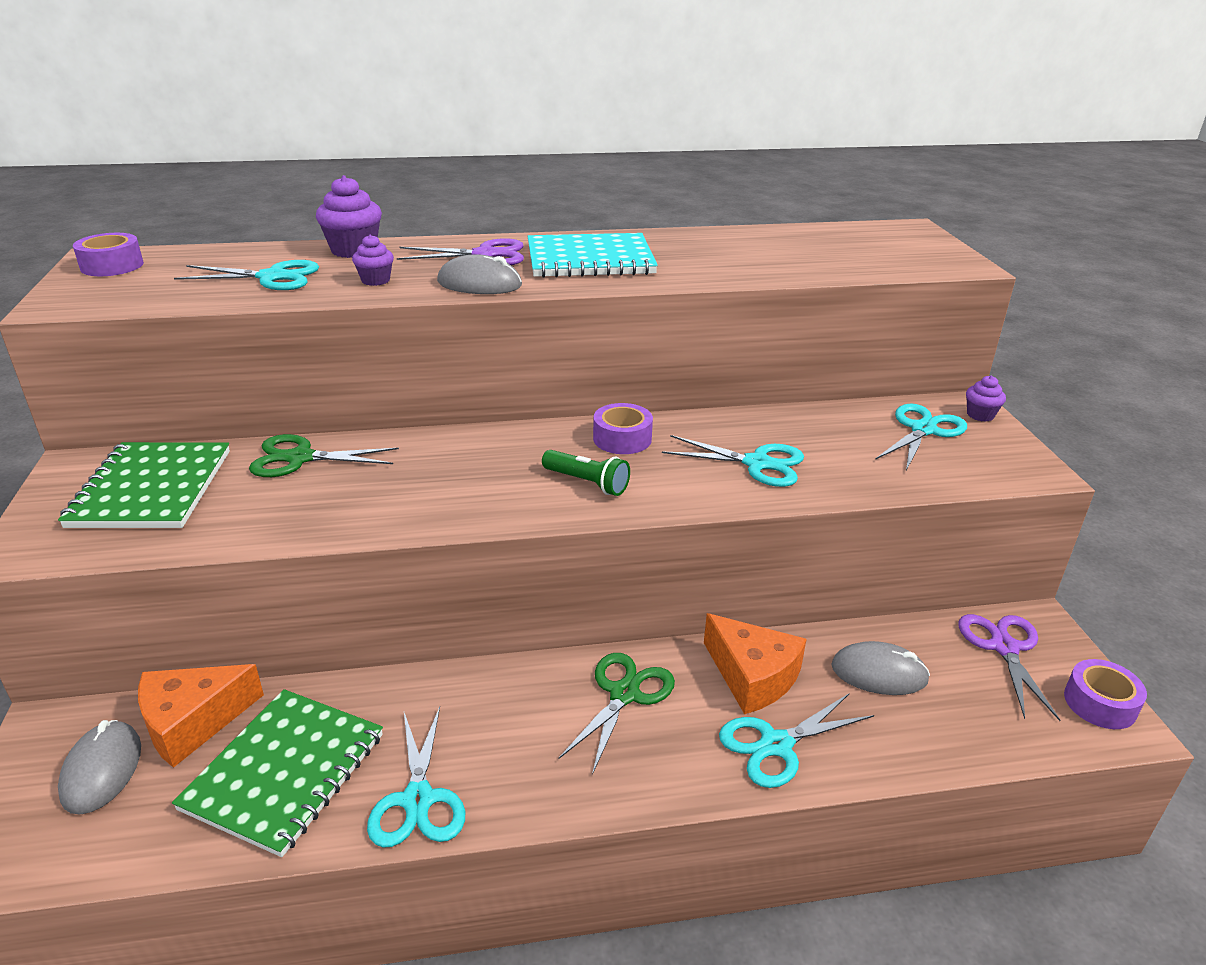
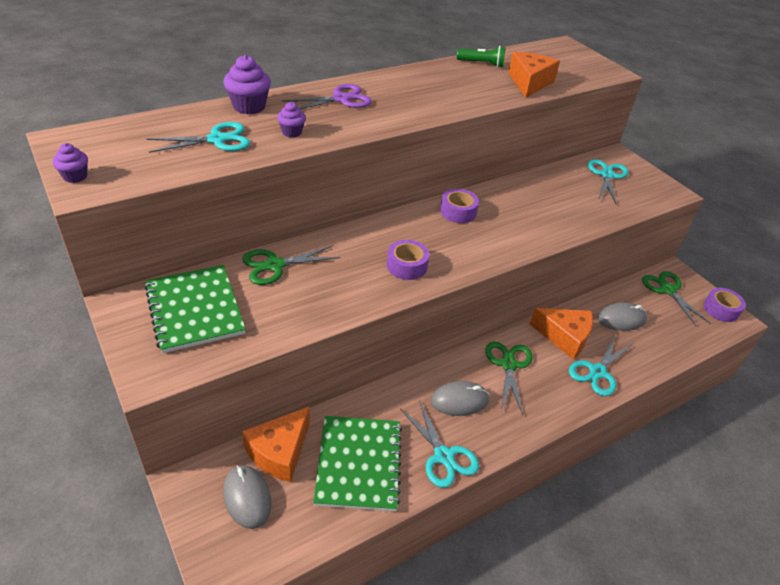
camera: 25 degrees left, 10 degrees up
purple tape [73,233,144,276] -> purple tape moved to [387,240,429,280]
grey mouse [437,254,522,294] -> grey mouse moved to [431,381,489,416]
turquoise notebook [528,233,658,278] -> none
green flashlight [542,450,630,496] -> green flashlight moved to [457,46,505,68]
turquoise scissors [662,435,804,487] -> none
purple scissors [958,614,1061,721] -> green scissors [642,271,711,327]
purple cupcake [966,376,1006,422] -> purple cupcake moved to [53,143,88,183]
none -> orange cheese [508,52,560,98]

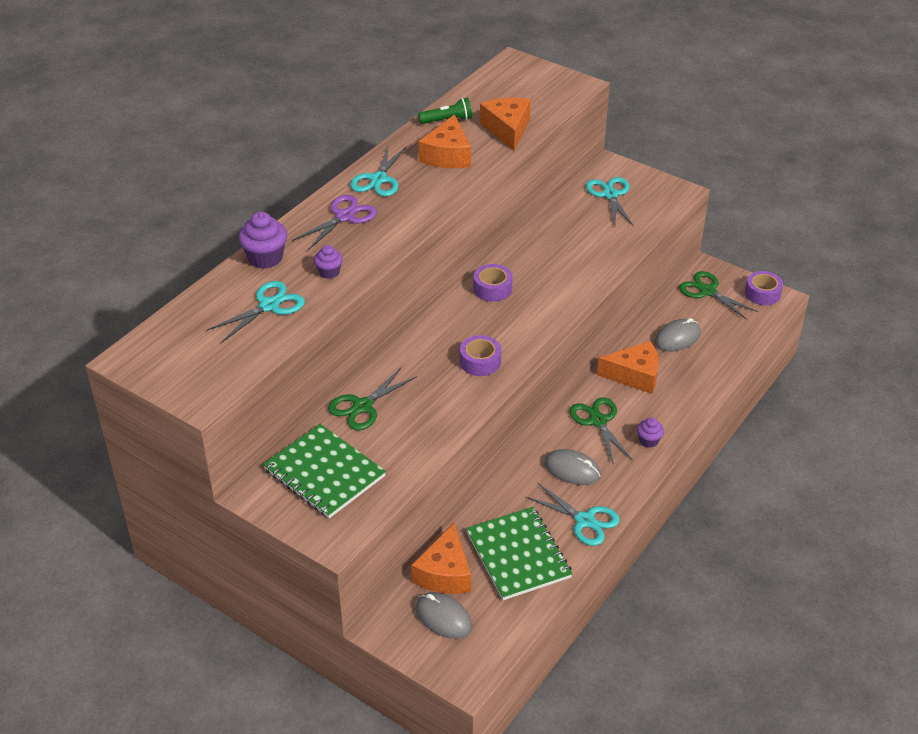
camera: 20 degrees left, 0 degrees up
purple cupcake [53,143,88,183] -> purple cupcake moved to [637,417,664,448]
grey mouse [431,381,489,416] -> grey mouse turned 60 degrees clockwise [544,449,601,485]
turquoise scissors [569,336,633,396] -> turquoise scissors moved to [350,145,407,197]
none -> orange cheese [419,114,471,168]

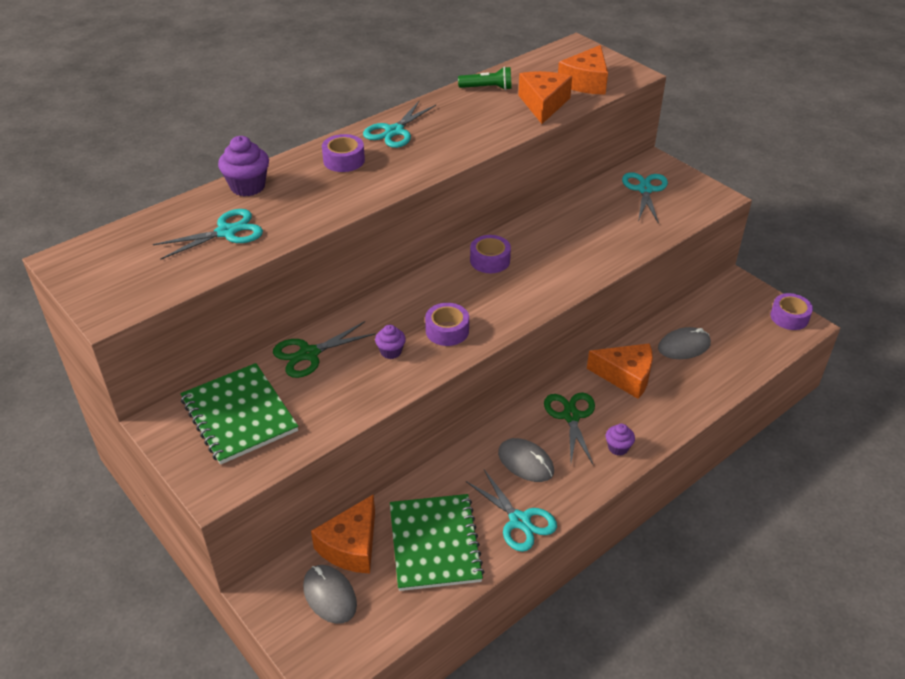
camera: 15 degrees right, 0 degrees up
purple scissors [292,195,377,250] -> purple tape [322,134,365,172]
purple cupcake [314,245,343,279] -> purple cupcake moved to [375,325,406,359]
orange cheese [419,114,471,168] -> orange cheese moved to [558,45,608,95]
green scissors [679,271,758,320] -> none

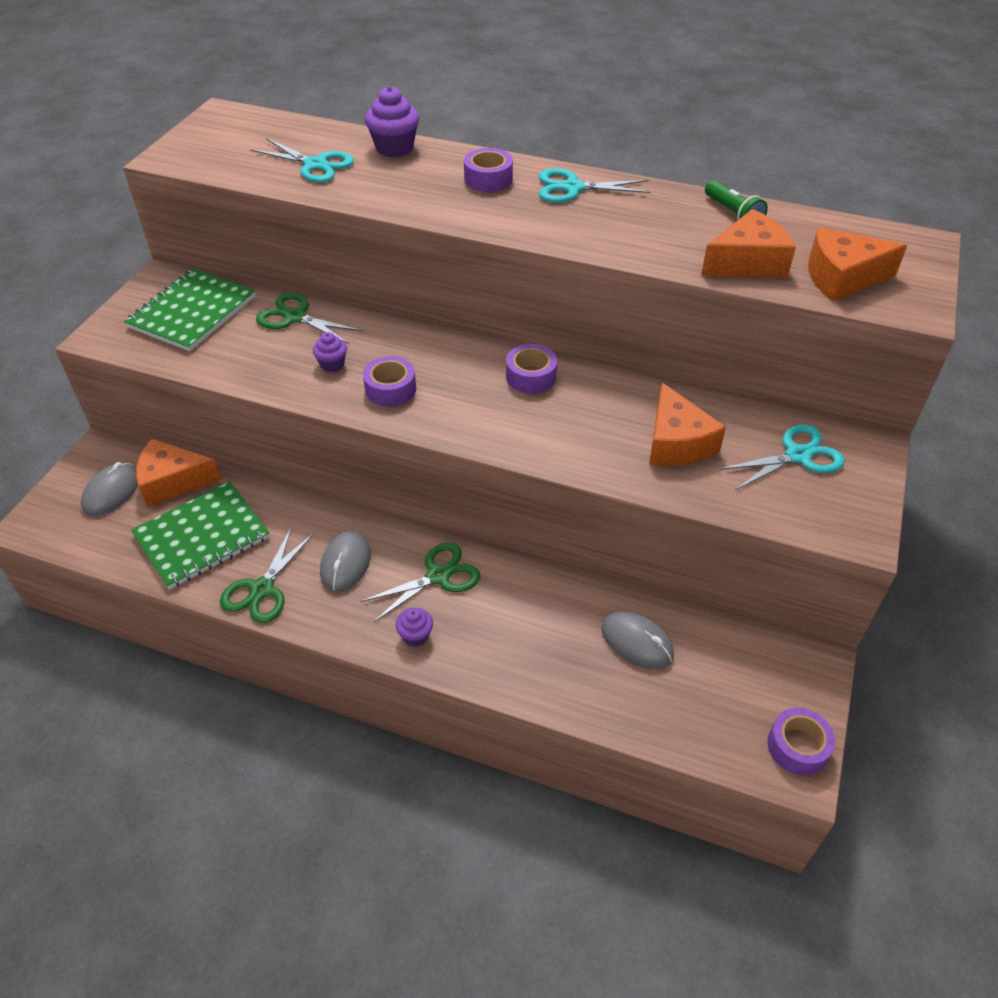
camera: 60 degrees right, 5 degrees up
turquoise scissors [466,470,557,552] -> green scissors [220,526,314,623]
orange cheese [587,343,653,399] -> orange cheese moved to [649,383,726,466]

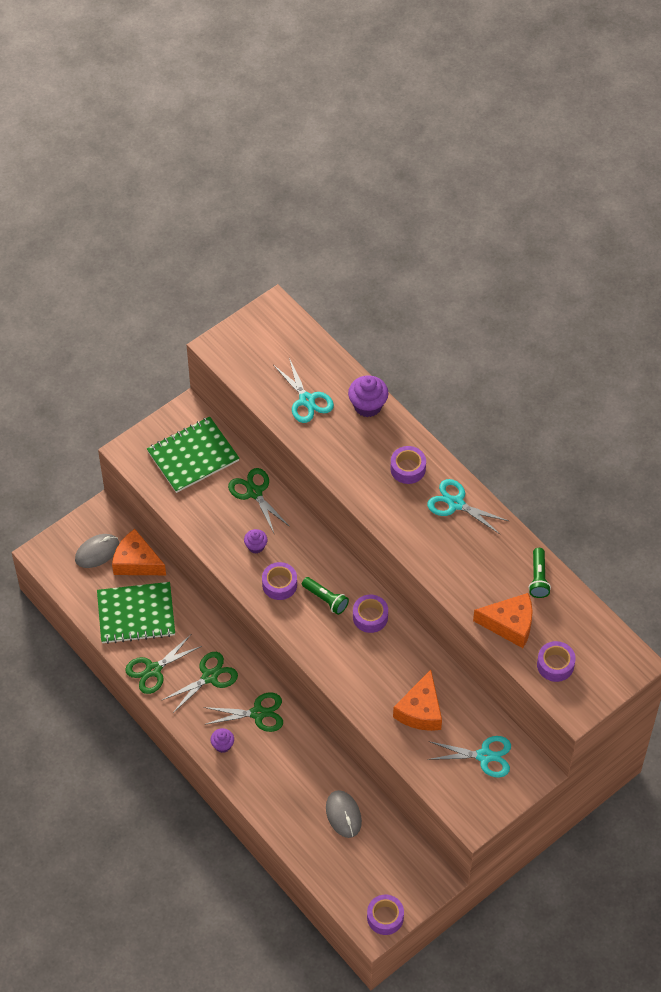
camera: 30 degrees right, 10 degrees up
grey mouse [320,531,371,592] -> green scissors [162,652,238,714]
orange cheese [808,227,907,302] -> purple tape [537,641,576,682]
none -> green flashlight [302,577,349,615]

Problem to work on: Please return the data above exactly as it stands from the line with "camera: 15 degrees right, 0 degrees up" to the line with "camera: 60 degrees right, 5 degrees up", keeping both of those lines but none of the pictures.

Exercise answer:
camera: 15 degrees right, 0 degrees up
purple scissors [292,195,377,250] -> purple tape [322,134,365,172]
purple cupcake [314,245,343,279] -> purple cupcake moved to [375,325,406,359]
orange cheese [419,114,471,168] -> orange cheese moved to [558,45,608,95]
green scissors [679,271,758,320] -> none

camera: 60 degrees right, 5 degrees up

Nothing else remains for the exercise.